## Work required
Set the data down once more, exactly as it is written.

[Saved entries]

►

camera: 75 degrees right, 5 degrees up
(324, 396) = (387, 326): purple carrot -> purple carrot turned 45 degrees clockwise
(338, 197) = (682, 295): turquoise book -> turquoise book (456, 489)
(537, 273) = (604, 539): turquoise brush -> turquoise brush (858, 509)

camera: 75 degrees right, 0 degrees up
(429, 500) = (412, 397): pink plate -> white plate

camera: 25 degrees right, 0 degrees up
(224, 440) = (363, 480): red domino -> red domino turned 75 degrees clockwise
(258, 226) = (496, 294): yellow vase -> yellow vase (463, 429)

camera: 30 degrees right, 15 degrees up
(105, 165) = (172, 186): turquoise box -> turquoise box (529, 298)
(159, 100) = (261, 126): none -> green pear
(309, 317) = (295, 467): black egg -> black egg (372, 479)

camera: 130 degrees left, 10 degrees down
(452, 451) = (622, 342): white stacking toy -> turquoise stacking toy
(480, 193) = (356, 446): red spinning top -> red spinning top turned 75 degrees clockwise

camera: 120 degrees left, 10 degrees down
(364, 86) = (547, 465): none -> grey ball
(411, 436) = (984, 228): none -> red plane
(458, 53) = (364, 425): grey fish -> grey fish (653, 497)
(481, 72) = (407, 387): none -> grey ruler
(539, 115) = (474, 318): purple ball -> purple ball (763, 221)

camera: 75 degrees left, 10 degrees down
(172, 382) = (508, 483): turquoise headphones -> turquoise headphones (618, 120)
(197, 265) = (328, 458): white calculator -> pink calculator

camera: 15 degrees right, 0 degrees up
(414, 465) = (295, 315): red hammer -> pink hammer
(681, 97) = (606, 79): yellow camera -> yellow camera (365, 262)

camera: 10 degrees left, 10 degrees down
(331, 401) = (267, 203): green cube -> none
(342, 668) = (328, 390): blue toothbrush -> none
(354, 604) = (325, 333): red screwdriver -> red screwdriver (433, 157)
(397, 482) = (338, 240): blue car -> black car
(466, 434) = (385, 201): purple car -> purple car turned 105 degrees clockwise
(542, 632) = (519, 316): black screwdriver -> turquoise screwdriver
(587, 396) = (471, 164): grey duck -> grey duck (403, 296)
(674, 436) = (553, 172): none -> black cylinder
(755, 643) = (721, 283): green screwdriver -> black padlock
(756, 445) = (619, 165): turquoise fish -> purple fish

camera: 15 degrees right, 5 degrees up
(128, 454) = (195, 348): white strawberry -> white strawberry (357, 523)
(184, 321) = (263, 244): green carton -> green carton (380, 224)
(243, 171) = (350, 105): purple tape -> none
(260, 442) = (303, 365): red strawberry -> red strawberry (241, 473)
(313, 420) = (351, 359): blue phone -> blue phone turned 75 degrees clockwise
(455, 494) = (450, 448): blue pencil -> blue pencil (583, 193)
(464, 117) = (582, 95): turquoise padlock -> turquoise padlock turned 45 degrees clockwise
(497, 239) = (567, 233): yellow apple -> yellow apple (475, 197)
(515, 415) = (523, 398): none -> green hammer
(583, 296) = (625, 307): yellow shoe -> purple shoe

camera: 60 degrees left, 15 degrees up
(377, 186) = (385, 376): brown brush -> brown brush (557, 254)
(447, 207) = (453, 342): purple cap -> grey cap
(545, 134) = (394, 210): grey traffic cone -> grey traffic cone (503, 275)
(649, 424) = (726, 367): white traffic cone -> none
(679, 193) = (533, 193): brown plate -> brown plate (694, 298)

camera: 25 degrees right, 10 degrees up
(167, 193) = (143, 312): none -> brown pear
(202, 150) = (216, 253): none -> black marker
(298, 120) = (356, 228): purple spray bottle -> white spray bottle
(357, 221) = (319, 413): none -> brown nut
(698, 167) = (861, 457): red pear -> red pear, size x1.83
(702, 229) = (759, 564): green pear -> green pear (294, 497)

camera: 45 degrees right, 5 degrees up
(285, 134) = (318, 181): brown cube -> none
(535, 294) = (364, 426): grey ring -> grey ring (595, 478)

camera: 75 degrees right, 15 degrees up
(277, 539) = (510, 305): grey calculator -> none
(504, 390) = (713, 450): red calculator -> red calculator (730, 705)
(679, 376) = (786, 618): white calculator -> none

◄

## Output for this task
camera: 75 degrees right, 5 degrees up
(324, 396) = (387, 326): purple carrot -> purple carrot turned 45 degrees clockwise
(338, 197) = (682, 295): turquoise book -> turquoise book (456, 489)
(537, 273) = (604, 539): turquoise brush -> turquoise brush (858, 509)

camera: 75 degrees right, 0 degrees up
(429, 500) = (412, 397): pink plate -> white plate

camera: 25 degrees right, 0 degrees up
(224, 440) = (363, 480): red domino -> red domino turned 75 degrees clockwise
(258, 226) = (496, 294): yellow vase -> yellow vase (463, 429)

camera: 30 degrees right, 15 degrees up
(105, 165) = (172, 186): turquoise box -> turquoise box (529, 298)
(159, 100) = (261, 126): none -> green pear
(309, 317) = (295, 467): black egg -> black egg (372, 479)

camera: 130 degrees left, 10 degrees down
(452, 451) = (622, 342): white stacking toy -> turquoise stacking toy
(480, 193) = (356, 446): red spinning top -> red spinning top turned 75 degrees clockwise

camera: 120 degrees left, 10 degrees down
(364, 86) = (547, 465): none -> grey ball
(411, 436) = (984, 228): none -> red plane
(458, 53) = (364, 425): grey fish -> grey fish (653, 497)
(481, 72) = (407, 387): none -> grey ruler
(539, 115) = (474, 318): purple ball -> purple ball (763, 221)

camera: 75 degrees left, 10 degrees down
(172, 382) = (508, 483): turquoise headphones -> turquoise headphones (618, 120)
(197, 265) = (328, 458): white calculator -> pink calculator

camera: 15 degrees right, 0 degrees up
(414, 465) = (295, 315): red hammer -> pink hammer
(681, 97) = (606, 79): yellow camera -> yellow camera (365, 262)

camera: 10 degrees left, 10 degrees down
(331, 401) = (267, 203): green cube -> none
(342, 668) = (328, 390): blue toothbrush -> none
(354, 604) = (325, 333): red screwdriver -> red screwdriver (433, 157)
(397, 482) = (338, 240): blue car -> black car
(466, 434) = (385, 201): purple car -> purple car turned 105 degrees clockwise
(542, 632) = (519, 316): black screwdriver -> turquoise screwdriver
(587, 396) = (471, 164): grey duck -> grey duck (403, 296)
(674, 436) = (553, 172): none -> black cylinder
(755, 643) = (721, 283): green screwdriver -> black padlock
(756, 445) = (619, 165): turquoise fish -> purple fish

camera: 15 degrees right, 5 degrees up
(128, 454) = (195, 348): white strawberry -> white strawberry (357, 523)
(184, 321) = (263, 244): green carton -> green carton (380, 224)
(243, 171) = (350, 105): purple tape -> none
(260, 442) = (303, 365): red strawberry -> red strawberry (241, 473)
(313, 420) = (351, 359): blue phone -> blue phone turned 75 degrees clockwise
(455, 494) = (450, 448): blue pencil -> blue pencil (583, 193)
(464, 117) = (582, 95): turquoise padlock -> turquoise padlock turned 45 degrees clockwise
(497, 239) = (567, 233): yellow apple -> yellow apple (475, 197)
(515, 415) = (523, 398): none -> green hammer
(583, 296) = (625, 307): yellow shoe -> purple shoe

camera: 60 degrees left, 15 degrees up
(377, 186) = (385, 376): brown brush -> brown brush (557, 254)
(447, 207) = (453, 342): purple cap -> grey cap
(545, 134) = (394, 210): grey traffic cone -> grey traffic cone (503, 275)
(649, 424) = (726, 367): white traffic cone -> none
(679, 193) = (533, 193): brown plate -> brown plate (694, 298)

camera: 25 degrees right, 10 degrees up
(167, 193) = (143, 312): none -> brown pear
(202, 150) = (216, 253): none -> black marker
(298, 120) = (356, 228): purple spray bottle -> white spray bottle
(357, 221) = (319, 413): none -> brown nut
(698, 167) = (861, 457): red pear -> red pear, size x1.83
(702, 229) = (759, 564): green pear -> green pear (294, 497)

camera: 45 degrees right, 5 degrees up
(285, 134) = (318, 181): brown cube -> none
(535, 294) = (364, 426): grey ring -> grey ring (595, 478)

camera: 75 degrees right, 15 degrees up
(277, 539) = (510, 305): grey calculator -> none
(504, 390) = (713, 450): red calculator -> red calculator (730, 705)
(679, 376) = (786, 618): white calculator -> none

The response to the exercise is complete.